*Extracted material:*
######
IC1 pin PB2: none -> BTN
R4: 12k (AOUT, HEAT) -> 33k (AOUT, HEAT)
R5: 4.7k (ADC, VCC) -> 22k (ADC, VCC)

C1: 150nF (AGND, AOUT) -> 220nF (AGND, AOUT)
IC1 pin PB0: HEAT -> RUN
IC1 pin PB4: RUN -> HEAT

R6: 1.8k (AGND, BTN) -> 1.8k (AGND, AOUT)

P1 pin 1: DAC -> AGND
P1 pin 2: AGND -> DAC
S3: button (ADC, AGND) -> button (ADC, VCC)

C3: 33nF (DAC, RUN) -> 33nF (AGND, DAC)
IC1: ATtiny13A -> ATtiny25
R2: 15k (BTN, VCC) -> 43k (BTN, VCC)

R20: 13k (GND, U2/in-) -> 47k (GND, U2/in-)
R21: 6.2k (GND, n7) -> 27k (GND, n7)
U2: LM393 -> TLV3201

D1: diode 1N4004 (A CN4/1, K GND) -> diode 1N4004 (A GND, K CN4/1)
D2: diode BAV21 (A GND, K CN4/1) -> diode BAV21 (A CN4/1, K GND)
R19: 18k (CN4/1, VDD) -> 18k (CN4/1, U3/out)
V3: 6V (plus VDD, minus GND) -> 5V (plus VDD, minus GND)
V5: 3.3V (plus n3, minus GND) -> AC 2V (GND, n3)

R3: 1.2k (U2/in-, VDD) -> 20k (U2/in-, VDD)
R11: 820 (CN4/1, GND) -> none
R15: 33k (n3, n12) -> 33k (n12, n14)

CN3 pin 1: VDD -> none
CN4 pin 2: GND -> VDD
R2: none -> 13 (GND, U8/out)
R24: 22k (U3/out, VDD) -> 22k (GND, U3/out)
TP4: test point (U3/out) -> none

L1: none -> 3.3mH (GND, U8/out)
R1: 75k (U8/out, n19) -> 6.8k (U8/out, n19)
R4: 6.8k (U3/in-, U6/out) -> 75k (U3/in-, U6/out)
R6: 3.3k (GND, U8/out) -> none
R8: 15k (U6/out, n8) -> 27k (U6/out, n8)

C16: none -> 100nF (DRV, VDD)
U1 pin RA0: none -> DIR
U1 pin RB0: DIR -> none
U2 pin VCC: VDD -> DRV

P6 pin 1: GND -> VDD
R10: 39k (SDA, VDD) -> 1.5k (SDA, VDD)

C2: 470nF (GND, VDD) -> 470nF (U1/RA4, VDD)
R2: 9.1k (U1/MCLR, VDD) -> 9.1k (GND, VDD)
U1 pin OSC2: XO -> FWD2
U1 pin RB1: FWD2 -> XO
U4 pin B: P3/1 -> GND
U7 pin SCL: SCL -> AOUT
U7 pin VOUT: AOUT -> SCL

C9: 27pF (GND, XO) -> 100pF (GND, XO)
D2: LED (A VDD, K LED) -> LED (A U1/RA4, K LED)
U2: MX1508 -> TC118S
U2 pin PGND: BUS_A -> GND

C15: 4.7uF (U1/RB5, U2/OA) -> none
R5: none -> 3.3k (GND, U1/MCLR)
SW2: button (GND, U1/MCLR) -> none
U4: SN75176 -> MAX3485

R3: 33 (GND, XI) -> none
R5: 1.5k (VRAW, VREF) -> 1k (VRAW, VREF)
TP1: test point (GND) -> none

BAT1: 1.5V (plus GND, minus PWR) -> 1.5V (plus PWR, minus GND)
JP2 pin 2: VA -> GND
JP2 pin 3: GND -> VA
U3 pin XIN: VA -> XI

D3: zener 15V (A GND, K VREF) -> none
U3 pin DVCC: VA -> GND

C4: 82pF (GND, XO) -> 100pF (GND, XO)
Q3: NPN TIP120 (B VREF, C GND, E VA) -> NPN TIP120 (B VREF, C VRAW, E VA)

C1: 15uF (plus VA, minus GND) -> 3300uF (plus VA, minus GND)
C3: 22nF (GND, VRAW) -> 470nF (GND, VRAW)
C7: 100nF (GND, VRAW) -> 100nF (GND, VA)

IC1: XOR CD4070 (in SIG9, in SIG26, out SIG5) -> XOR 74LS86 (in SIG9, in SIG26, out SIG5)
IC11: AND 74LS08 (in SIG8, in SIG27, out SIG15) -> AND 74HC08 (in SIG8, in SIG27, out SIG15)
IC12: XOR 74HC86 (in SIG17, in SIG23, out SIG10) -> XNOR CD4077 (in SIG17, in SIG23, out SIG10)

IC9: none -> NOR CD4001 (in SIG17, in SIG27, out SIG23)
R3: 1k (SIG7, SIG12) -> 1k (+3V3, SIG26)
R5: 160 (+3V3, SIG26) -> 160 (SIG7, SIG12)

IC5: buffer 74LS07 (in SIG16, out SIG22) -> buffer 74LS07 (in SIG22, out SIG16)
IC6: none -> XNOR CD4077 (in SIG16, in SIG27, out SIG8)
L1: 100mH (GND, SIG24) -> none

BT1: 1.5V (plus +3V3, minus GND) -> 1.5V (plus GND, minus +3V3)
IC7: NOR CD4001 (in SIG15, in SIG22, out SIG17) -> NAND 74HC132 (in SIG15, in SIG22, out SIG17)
######
*What is being asked:* Print the entries above exactly as they were written, down to the last line.

*Exercise answer:*
IC1 pin PB2: none -> BTN
R4: 12k (AOUT, HEAT) -> 33k (AOUT, HEAT)
R5: 4.7k (ADC, VCC) -> 22k (ADC, VCC)

C1: 150nF (AGND, AOUT) -> 220nF (AGND, AOUT)
IC1 pin PB0: HEAT -> RUN
IC1 pin PB4: RUN -> HEAT

R6: 1.8k (AGND, BTN) -> 1.8k (AGND, AOUT)

P1 pin 1: DAC -> AGND
P1 pin 2: AGND -> DAC
S3: button (ADC, AGND) -> button (ADC, VCC)

C3: 33nF (DAC, RUN) -> 33nF (AGND, DAC)
IC1: ATtiny13A -> ATtiny25
R2: 15k (BTN, VCC) -> 43k (BTN, VCC)

R20: 13k (GND, U2/in-) -> 47k (GND, U2/in-)
R21: 6.2k (GND, n7) -> 27k (GND, n7)
U2: LM393 -> TLV3201

D1: diode 1N4004 (A CN4/1, K GND) -> diode 1N4004 (A GND, K CN4/1)
D2: diode BAV21 (A GND, K CN4/1) -> diode BAV21 (A CN4/1, K GND)
R19: 18k (CN4/1, VDD) -> 18k (CN4/1, U3/out)
V3: 6V (plus VDD, minus GND) -> 5V (plus VDD, minus GND)
V5: 3.3V (plus n3, minus GND) -> AC 2V (GND, n3)

R3: 1.2k (U2/in-, VDD) -> 20k (U2/in-, VDD)
R11: 820 (CN4/1, GND) -> none
R15: 33k (n3, n12) -> 33k (n12, n14)

CN3 pin 1: VDD -> none
CN4 pin 2: GND -> VDD
R2: none -> 13 (GND, U8/out)
R24: 22k (U3/out, VDD) -> 22k (GND, U3/out)
TP4: test point (U3/out) -> none

L1: none -> 3.3mH (GND, U8/out)
R1: 75k (U8/out, n19) -> 6.8k (U8/out, n19)
R4: 6.8k (U3/in-, U6/out) -> 75k (U3/in-, U6/out)
R6: 3.3k (GND, U8/out) -> none
R8: 15k (U6/out, n8) -> 27k (U6/out, n8)

C16: none -> 100nF (DRV, VDD)
U1 pin RA0: none -> DIR
U1 pin RB0: DIR -> none
U2 pin VCC: VDD -> DRV

P6 pin 1: GND -> VDD
R10: 39k (SDA, VDD) -> 1.5k (SDA, VDD)

C2: 470nF (GND, VDD) -> 470nF (U1/RA4, VDD)
R2: 9.1k (U1/MCLR, VDD) -> 9.1k (GND, VDD)
U1 pin OSC2: XO -> FWD2
U1 pin RB1: FWD2 -> XO
U4 pin B: P3/1 -> GND
U7 pin SCL: SCL -> AOUT
U7 pin VOUT: AOUT -> SCL

C9: 27pF (GND, XO) -> 100pF (GND, XO)
D2: LED (A VDD, K LED) -> LED (A U1/RA4, K LED)
U2: MX1508 -> TC118S
U2 pin PGND: BUS_A -> GND

C15: 4.7uF (U1/RB5, U2/OA) -> none
R5: none -> 3.3k (GND, U1/MCLR)
SW2: button (GND, U1/MCLR) -> none
U4: SN75176 -> MAX3485

R3: 33 (GND, XI) -> none
R5: 1.5k (VRAW, VREF) -> 1k (VRAW, VREF)
TP1: test point (GND) -> none

BAT1: 1.5V (plus GND, minus PWR) -> 1.5V (plus PWR, minus GND)
JP2 pin 2: VA -> GND
JP2 pin 3: GND -> VA
U3 pin XIN: VA -> XI

D3: zener 15V (A GND, K VREF) -> none
U3 pin DVCC: VA -> GND

C4: 82pF (GND, XO) -> 100pF (GND, XO)
Q3: NPN TIP120 (B VREF, C GND, E VA) -> NPN TIP120 (B VREF, C VRAW, E VA)

C1: 15uF (plus VA, minus GND) -> 3300uF (plus VA, minus GND)
C3: 22nF (GND, VRAW) -> 470nF (GND, VRAW)
C7: 100nF (GND, VRAW) -> 100nF (GND, VA)

IC1: XOR CD4070 (in SIG9, in SIG26, out SIG5) -> XOR 74LS86 (in SIG9, in SIG26, out SIG5)
IC11: AND 74LS08 (in SIG8, in SIG27, out SIG15) -> AND 74HC08 (in SIG8, in SIG27, out SIG15)
IC12: XOR 74HC86 (in SIG17, in SIG23, out SIG10) -> XNOR CD4077 (in SIG17, in SIG23, out SIG10)

IC9: none -> NOR CD4001 (in SIG17, in SIG27, out SIG23)
R3: 1k (SIG7, SIG12) -> 1k (+3V3, SIG26)
R5: 160 (+3V3, SIG26) -> 160 (SIG7, SIG12)

IC5: buffer 74LS07 (in SIG16, out SIG22) -> buffer 74LS07 (in SIG22, out SIG16)
IC6: none -> XNOR CD4077 (in SIG16, in SIG27, out SIG8)
L1: 100mH (GND, SIG24) -> none

BT1: 1.5V (plus +3V3, minus GND) -> 1.5V (plus GND, minus +3V3)
IC7: NOR CD4001 (in SIG15, in SIG22, out SIG17) -> NAND 74HC132 (in SIG15, in SIG22, out SIG17)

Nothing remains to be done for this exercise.